> **Exercise brief**: For this task, every record below must be reproduced exactly.

§

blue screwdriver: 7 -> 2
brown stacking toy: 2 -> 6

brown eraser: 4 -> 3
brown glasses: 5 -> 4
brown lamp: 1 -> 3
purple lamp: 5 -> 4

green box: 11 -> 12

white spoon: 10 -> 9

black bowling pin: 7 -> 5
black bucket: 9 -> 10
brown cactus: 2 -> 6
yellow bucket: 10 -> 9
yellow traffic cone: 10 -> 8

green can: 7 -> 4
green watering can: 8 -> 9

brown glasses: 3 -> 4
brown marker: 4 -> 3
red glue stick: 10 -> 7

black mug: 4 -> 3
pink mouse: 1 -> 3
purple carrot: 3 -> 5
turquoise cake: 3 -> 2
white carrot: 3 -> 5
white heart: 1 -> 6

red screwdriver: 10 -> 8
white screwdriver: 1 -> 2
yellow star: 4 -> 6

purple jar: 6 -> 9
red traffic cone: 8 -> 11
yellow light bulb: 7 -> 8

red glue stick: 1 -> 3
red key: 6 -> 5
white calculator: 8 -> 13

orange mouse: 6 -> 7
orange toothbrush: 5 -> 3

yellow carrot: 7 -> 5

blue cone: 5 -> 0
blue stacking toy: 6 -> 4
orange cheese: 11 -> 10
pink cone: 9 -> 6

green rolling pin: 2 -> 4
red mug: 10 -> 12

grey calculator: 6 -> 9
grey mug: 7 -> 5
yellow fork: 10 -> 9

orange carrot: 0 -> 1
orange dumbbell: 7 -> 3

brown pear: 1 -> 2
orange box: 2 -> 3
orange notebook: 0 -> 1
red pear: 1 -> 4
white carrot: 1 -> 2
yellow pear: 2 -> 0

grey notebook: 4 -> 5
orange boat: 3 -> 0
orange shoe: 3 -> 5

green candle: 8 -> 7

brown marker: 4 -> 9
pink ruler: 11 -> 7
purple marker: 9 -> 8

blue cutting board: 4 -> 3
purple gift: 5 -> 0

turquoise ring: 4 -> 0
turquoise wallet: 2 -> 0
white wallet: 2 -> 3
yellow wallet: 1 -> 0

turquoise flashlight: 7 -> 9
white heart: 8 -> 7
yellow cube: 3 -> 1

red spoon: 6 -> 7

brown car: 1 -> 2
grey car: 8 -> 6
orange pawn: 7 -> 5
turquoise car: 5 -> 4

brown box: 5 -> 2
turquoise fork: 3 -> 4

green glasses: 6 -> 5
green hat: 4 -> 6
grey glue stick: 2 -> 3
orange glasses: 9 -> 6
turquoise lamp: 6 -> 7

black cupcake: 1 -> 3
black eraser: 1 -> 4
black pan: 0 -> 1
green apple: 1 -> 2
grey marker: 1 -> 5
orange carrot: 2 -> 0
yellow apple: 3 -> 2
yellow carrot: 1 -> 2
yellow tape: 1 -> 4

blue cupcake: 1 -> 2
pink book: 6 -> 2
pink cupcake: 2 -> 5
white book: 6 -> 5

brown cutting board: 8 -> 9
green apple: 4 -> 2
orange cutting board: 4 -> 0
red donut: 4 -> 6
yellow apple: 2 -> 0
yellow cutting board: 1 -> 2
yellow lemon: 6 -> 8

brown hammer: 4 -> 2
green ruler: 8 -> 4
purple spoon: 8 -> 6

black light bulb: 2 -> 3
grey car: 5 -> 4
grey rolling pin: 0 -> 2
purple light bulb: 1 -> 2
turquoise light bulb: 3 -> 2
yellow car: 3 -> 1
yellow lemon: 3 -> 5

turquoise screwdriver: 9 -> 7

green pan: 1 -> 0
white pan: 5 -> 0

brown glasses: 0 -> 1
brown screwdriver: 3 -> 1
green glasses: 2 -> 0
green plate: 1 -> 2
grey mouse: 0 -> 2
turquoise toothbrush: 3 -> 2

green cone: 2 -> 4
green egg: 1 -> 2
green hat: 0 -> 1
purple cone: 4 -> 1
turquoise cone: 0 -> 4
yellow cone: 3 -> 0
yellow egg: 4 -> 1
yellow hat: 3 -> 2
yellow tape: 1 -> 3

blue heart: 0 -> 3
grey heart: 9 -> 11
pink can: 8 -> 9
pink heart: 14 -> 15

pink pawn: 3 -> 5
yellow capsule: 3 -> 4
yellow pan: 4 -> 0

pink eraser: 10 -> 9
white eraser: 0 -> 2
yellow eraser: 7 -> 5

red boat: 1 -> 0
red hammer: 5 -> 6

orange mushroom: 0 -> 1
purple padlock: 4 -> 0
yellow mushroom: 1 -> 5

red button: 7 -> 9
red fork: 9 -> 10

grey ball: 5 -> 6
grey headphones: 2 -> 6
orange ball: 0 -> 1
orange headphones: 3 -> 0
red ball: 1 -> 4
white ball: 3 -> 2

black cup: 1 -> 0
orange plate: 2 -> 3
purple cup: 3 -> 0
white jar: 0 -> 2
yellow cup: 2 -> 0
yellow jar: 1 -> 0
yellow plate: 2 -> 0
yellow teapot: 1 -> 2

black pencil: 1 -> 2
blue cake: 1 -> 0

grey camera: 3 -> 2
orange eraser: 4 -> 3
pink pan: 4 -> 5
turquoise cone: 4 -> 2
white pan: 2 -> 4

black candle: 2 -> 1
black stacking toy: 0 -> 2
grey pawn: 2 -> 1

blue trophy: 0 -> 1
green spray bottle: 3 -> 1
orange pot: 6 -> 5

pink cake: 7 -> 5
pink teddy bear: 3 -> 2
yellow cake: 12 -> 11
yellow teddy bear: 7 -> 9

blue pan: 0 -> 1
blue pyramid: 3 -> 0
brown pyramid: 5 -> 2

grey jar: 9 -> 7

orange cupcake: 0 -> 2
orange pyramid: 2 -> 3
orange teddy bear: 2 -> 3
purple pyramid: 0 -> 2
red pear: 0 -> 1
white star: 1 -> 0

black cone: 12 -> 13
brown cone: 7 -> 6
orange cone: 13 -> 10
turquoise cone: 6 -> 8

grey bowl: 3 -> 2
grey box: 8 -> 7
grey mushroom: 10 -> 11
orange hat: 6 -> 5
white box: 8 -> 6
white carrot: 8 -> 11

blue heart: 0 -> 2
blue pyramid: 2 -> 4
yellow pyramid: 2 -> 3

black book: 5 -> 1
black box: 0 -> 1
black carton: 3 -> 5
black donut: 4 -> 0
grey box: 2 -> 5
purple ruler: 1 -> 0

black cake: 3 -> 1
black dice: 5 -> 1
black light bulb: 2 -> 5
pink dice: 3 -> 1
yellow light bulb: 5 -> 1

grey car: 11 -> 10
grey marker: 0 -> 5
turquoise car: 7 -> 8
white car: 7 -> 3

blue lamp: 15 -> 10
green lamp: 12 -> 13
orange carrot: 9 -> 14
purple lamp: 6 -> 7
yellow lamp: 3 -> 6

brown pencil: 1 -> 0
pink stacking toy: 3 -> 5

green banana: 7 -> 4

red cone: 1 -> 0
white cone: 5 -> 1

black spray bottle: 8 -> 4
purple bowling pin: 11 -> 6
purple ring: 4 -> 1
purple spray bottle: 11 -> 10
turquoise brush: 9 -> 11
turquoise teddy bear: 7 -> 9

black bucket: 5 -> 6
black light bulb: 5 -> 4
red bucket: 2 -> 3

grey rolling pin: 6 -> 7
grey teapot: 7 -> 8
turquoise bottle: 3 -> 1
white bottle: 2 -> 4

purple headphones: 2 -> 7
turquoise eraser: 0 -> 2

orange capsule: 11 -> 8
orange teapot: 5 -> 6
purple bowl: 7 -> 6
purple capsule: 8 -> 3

§

> **Output for this exercise**:
blue screwdriver: 7 -> 2
brown stacking toy: 2 -> 6

brown eraser: 4 -> 3
brown glasses: 5 -> 4
brown lamp: 1 -> 3
purple lamp: 5 -> 4

green box: 11 -> 12

white spoon: 10 -> 9

black bowling pin: 7 -> 5
black bucket: 9 -> 10
brown cactus: 2 -> 6
yellow bucket: 10 -> 9
yellow traffic cone: 10 -> 8

green can: 7 -> 4
green watering can: 8 -> 9

brown glasses: 3 -> 4
brown marker: 4 -> 3
red glue stick: 10 -> 7

black mug: 4 -> 3
pink mouse: 1 -> 3
purple carrot: 3 -> 5
turquoise cake: 3 -> 2
white carrot: 3 -> 5
white heart: 1 -> 6

red screwdriver: 10 -> 8
white screwdriver: 1 -> 2
yellow star: 4 -> 6

purple jar: 6 -> 9
red traffic cone: 8 -> 11
yellow light bulb: 7 -> 8

red glue stick: 1 -> 3
red key: 6 -> 5
white calculator: 8 -> 13

orange mouse: 6 -> 7
orange toothbrush: 5 -> 3

yellow carrot: 7 -> 5

blue cone: 5 -> 0
blue stacking toy: 6 -> 4
orange cheese: 11 -> 10
pink cone: 9 -> 6

green rolling pin: 2 -> 4
red mug: 10 -> 12

grey calculator: 6 -> 9
grey mug: 7 -> 5
yellow fork: 10 -> 9

orange carrot: 0 -> 1
orange dumbbell: 7 -> 3

brown pear: 1 -> 2
orange box: 2 -> 3
orange notebook: 0 -> 1
red pear: 1 -> 4
white carrot: 1 -> 2
yellow pear: 2 -> 0

grey notebook: 4 -> 5
orange boat: 3 -> 0
orange shoe: 3 -> 5

green candle: 8 -> 7

brown marker: 4 -> 9
pink ruler: 11 -> 7
purple marker: 9 -> 8

blue cutting board: 4 -> 3
purple gift: 5 -> 0

turquoise ring: 4 -> 0
turquoise wallet: 2 -> 0
white wallet: 2 -> 3
yellow wallet: 1 -> 0

turquoise flashlight: 7 -> 9
white heart: 8 -> 7
yellow cube: 3 -> 1

red spoon: 6 -> 7

brown car: 1 -> 2
grey car: 8 -> 6
orange pawn: 7 -> 5
turquoise car: 5 -> 4

brown box: 5 -> 2
turquoise fork: 3 -> 4

green glasses: 6 -> 5
green hat: 4 -> 6
grey glue stick: 2 -> 3
orange glasses: 9 -> 6
turquoise lamp: 6 -> 7

black cupcake: 1 -> 3
black eraser: 1 -> 4
black pan: 0 -> 1
green apple: 1 -> 2
grey marker: 1 -> 5
orange carrot: 2 -> 0
yellow apple: 3 -> 2
yellow carrot: 1 -> 2
yellow tape: 1 -> 4

blue cupcake: 1 -> 2
pink book: 6 -> 2
pink cupcake: 2 -> 5
white book: 6 -> 5

brown cutting board: 8 -> 9
green apple: 4 -> 2
orange cutting board: 4 -> 0
red donut: 4 -> 6
yellow apple: 2 -> 0
yellow cutting board: 1 -> 2
yellow lemon: 6 -> 8

brown hammer: 4 -> 2
green ruler: 8 -> 4
purple spoon: 8 -> 6

black light bulb: 2 -> 3
grey car: 5 -> 4
grey rolling pin: 0 -> 2
purple light bulb: 1 -> 2
turquoise light bulb: 3 -> 2
yellow car: 3 -> 1
yellow lemon: 3 -> 5

turquoise screwdriver: 9 -> 7

green pan: 1 -> 0
white pan: 5 -> 0

brown glasses: 0 -> 1
brown screwdriver: 3 -> 1
green glasses: 2 -> 0
green plate: 1 -> 2
grey mouse: 0 -> 2
turquoise toothbrush: 3 -> 2

green cone: 2 -> 4
green egg: 1 -> 2
green hat: 0 -> 1
purple cone: 4 -> 1
turquoise cone: 0 -> 4
yellow cone: 3 -> 0
yellow egg: 4 -> 1
yellow hat: 3 -> 2
yellow tape: 1 -> 3

blue heart: 0 -> 3
grey heart: 9 -> 11
pink can: 8 -> 9
pink heart: 14 -> 15

pink pawn: 3 -> 5
yellow capsule: 3 -> 4
yellow pan: 4 -> 0

pink eraser: 10 -> 9
white eraser: 0 -> 2
yellow eraser: 7 -> 5

red boat: 1 -> 0
red hammer: 5 -> 6

orange mushroom: 0 -> 1
purple padlock: 4 -> 0
yellow mushroom: 1 -> 5

red button: 7 -> 9
red fork: 9 -> 10

grey ball: 5 -> 6
grey headphones: 2 -> 6
orange ball: 0 -> 1
orange headphones: 3 -> 0
red ball: 1 -> 4
white ball: 3 -> 2

black cup: 1 -> 0
orange plate: 2 -> 3
purple cup: 3 -> 0
white jar: 0 -> 2
yellow cup: 2 -> 0
yellow jar: 1 -> 0
yellow plate: 2 -> 0
yellow teapot: 1 -> 2

black pencil: 1 -> 2
blue cake: 1 -> 0

grey camera: 3 -> 2
orange eraser: 4 -> 3
pink pan: 4 -> 5
turquoise cone: 4 -> 2
white pan: 2 -> 4

black candle: 2 -> 1
black stacking toy: 0 -> 2
grey pawn: 2 -> 1

blue trophy: 0 -> 1
green spray bottle: 3 -> 1
orange pot: 6 -> 5

pink cake: 7 -> 5
pink teddy bear: 3 -> 2
yellow cake: 12 -> 11
yellow teddy bear: 7 -> 9

blue pan: 0 -> 1
blue pyramid: 3 -> 0
brown pyramid: 5 -> 2

grey jar: 9 -> 7

orange cupcake: 0 -> 2
orange pyramid: 2 -> 3
orange teddy bear: 2 -> 3
purple pyramid: 0 -> 2
red pear: 0 -> 1
white star: 1 -> 0

black cone: 12 -> 13
brown cone: 7 -> 6
orange cone: 13 -> 10
turquoise cone: 6 -> 8

grey bowl: 3 -> 2
grey box: 8 -> 7
grey mushroom: 10 -> 11
orange hat: 6 -> 5
white box: 8 -> 6
white carrot: 8 -> 11

blue heart: 0 -> 2
blue pyramid: 2 -> 4
yellow pyramid: 2 -> 3

black book: 5 -> 1
black box: 0 -> 1
black carton: 3 -> 5
black donut: 4 -> 0
grey box: 2 -> 5
purple ruler: 1 -> 0

black cake: 3 -> 1
black dice: 5 -> 1
black light bulb: 2 -> 5
pink dice: 3 -> 1
yellow light bulb: 5 -> 1

grey car: 11 -> 10
grey marker: 0 -> 5
turquoise car: 7 -> 8
white car: 7 -> 3

blue lamp: 15 -> 10
green lamp: 12 -> 13
orange carrot: 9 -> 14
purple lamp: 6 -> 7
yellow lamp: 3 -> 6

brown pencil: 1 -> 0
pink stacking toy: 3 -> 5

green banana: 7 -> 4

red cone: 1 -> 0
white cone: 5 -> 1

black spray bottle: 8 -> 4
purple bowling pin: 11 -> 6
purple ring: 4 -> 1
purple spray bottle: 11 -> 10
turquoise brush: 9 -> 11
turquoise teddy bear: 7 -> 9

black bucket: 5 -> 6
black light bulb: 5 -> 4
red bucket: 2 -> 3

grey rolling pin: 6 -> 7
grey teapot: 7 -> 8
turquoise bottle: 3 -> 1
white bottle: 2 -> 4

purple headphones: 2 -> 7
turquoise eraser: 0 -> 2

orange capsule: 11 -> 8
orange teapot: 5 -> 6
purple bowl: 7 -> 6
purple capsule: 8 -> 3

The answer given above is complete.